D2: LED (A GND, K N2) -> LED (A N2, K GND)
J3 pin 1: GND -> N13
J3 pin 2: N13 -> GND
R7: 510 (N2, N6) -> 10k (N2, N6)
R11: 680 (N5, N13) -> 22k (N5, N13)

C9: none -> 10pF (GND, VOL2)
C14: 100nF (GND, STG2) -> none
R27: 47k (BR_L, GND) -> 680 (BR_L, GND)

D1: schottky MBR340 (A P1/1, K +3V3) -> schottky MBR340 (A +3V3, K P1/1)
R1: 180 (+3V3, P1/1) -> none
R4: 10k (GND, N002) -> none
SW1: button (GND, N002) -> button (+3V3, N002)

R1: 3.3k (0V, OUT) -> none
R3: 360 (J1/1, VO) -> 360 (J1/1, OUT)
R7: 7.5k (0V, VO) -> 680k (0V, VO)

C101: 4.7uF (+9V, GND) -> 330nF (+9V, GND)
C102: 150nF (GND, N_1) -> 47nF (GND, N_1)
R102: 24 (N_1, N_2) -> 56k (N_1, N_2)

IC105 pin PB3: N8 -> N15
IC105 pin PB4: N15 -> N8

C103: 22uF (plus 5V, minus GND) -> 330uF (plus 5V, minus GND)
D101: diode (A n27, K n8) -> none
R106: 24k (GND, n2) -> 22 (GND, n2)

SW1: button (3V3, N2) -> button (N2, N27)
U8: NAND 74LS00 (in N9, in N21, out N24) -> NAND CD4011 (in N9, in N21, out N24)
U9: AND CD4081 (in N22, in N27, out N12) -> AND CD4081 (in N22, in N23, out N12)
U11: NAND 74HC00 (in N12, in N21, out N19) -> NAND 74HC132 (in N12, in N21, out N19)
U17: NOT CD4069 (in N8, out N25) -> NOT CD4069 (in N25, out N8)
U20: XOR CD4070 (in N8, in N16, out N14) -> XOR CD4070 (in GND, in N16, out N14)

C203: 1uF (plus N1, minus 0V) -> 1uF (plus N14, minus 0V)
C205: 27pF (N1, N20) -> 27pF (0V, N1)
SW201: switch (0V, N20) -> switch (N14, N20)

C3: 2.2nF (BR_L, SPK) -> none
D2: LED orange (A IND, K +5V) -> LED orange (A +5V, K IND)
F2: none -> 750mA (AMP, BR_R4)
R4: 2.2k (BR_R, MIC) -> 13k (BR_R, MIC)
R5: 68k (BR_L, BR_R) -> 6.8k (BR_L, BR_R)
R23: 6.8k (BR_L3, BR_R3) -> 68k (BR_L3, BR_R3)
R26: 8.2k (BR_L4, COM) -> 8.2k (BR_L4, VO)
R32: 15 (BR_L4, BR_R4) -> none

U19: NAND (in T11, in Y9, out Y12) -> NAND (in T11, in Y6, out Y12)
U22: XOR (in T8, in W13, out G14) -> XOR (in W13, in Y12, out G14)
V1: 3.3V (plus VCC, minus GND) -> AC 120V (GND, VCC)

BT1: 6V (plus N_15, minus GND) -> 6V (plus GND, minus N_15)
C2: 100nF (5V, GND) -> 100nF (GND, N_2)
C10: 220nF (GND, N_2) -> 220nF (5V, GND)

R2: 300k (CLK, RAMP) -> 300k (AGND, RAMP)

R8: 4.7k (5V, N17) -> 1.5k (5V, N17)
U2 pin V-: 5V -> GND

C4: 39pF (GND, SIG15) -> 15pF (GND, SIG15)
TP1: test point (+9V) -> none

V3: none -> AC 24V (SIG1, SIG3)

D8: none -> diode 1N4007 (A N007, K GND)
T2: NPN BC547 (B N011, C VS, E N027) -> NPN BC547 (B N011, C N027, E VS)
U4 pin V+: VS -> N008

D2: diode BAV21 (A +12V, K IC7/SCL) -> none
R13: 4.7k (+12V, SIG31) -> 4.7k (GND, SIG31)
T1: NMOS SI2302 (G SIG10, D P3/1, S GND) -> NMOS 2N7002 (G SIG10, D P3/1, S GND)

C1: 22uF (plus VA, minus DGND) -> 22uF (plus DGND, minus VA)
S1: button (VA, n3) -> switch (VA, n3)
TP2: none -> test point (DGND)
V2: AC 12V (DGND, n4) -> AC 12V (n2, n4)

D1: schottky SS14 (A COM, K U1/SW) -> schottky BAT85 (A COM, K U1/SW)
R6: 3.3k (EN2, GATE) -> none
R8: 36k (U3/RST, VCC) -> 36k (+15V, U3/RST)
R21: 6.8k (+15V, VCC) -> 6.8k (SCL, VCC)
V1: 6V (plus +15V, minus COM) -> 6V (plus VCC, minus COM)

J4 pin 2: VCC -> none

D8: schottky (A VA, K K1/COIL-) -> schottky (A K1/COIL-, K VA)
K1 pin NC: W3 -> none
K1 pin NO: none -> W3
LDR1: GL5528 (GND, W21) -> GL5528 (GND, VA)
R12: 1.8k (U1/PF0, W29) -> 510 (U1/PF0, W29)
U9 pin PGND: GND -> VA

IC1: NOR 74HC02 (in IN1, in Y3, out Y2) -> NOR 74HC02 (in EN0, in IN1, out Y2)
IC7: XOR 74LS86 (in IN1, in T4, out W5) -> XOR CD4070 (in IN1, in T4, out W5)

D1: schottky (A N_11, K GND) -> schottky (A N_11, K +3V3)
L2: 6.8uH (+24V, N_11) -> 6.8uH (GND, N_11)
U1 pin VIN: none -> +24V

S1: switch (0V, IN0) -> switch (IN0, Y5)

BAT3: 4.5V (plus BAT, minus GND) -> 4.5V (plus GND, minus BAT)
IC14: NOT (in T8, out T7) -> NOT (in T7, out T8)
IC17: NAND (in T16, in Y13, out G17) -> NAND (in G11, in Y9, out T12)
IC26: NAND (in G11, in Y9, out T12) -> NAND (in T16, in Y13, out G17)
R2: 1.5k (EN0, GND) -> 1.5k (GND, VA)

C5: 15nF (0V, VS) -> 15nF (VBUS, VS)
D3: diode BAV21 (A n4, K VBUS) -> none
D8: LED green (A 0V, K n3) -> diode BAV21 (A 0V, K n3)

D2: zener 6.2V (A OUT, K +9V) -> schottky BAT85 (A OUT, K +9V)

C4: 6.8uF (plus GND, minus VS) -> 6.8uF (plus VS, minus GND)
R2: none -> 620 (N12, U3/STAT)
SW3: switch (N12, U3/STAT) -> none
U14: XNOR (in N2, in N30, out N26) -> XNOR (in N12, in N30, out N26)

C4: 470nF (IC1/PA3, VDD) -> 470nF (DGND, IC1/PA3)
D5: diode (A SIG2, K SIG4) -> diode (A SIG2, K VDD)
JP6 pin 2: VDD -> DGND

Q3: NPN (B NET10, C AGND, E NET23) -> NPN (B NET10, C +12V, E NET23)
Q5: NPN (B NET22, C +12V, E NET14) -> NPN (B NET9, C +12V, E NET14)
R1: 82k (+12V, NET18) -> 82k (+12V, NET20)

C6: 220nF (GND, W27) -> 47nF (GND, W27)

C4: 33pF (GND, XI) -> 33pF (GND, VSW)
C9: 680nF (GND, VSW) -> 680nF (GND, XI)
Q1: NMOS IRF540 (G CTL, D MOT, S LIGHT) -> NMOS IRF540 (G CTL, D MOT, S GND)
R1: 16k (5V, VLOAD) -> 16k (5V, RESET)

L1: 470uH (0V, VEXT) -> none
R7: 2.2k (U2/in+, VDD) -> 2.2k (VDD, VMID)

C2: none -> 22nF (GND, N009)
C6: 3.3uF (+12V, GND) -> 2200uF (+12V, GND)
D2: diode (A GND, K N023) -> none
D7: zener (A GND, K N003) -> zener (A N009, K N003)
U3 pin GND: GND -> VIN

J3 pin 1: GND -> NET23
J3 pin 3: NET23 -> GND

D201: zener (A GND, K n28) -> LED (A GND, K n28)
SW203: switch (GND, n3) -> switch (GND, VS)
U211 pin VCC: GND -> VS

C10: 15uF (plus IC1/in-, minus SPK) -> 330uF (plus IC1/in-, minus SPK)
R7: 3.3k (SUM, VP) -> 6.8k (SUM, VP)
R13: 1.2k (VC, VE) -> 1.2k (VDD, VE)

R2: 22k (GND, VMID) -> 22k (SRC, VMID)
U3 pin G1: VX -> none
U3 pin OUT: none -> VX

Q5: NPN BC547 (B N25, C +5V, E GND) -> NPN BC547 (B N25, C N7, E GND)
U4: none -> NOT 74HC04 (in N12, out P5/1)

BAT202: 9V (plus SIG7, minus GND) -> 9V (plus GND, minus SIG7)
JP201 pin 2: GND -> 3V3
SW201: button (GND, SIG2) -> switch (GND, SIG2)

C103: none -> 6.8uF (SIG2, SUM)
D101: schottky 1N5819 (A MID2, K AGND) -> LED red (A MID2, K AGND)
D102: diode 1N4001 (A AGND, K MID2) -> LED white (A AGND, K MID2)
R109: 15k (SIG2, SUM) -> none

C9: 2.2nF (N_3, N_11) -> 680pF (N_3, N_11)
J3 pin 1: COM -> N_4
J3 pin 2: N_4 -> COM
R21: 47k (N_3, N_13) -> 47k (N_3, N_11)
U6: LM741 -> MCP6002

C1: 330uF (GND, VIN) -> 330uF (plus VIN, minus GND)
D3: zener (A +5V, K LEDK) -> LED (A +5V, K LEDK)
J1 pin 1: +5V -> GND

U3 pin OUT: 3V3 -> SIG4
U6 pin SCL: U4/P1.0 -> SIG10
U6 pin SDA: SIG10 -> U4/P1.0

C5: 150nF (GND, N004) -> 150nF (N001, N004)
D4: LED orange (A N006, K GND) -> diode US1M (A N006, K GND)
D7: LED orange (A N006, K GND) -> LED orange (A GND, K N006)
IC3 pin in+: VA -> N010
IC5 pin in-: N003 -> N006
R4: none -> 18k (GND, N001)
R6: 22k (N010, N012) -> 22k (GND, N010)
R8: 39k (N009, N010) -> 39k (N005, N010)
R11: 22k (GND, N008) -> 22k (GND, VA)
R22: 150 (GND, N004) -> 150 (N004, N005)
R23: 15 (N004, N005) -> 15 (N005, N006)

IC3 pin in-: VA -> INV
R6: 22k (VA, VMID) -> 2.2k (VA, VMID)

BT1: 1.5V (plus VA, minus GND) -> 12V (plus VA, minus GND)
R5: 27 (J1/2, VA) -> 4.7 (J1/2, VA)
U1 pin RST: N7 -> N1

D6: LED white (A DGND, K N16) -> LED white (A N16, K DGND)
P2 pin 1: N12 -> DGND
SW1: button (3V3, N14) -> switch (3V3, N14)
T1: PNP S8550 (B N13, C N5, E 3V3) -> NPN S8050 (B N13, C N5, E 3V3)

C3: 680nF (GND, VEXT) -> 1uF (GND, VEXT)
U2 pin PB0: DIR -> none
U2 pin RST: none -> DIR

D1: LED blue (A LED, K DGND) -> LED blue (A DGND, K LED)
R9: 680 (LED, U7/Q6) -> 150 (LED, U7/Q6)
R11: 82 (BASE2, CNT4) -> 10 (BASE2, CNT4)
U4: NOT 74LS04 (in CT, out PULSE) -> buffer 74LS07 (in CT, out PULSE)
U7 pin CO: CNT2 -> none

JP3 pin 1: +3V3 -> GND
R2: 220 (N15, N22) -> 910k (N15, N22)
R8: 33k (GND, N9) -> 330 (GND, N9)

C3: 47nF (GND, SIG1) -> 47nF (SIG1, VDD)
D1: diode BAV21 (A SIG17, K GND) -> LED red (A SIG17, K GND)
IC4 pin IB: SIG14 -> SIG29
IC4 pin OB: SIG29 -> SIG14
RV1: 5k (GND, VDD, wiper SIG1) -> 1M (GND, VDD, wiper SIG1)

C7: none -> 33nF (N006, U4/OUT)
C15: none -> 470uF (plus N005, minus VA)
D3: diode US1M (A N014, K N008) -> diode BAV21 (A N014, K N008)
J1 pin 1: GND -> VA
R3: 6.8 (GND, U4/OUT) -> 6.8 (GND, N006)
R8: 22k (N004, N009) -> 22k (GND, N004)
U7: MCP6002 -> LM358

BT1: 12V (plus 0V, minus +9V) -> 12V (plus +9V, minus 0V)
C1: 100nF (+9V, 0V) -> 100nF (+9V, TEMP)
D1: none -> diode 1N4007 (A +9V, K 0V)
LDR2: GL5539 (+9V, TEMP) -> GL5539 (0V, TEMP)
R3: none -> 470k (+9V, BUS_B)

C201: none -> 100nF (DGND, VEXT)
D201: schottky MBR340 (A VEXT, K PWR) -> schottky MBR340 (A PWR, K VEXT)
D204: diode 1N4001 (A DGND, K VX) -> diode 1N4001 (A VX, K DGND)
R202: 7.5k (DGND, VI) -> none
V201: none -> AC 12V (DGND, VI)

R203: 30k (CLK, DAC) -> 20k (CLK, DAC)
=====
INSTRUCTIONS FOR THE TASK:
Find every line above that contains the word "AGND", and return each one.

EXERCISE SOLUTION:
R2: 300k (CLK, RAMP) -> 300k (AGND, RAMP)
Q3: NPN (B NET10, C AGND, E NET23) -> NPN (B NET10, C +12V, E NET23)
D101: schottky 1N5819 (A MID2, K AGND) -> LED red (A MID2, K AGND)
D102: diode 1N4001 (A AGND, K MID2) -> LED white (A AGND, K MID2)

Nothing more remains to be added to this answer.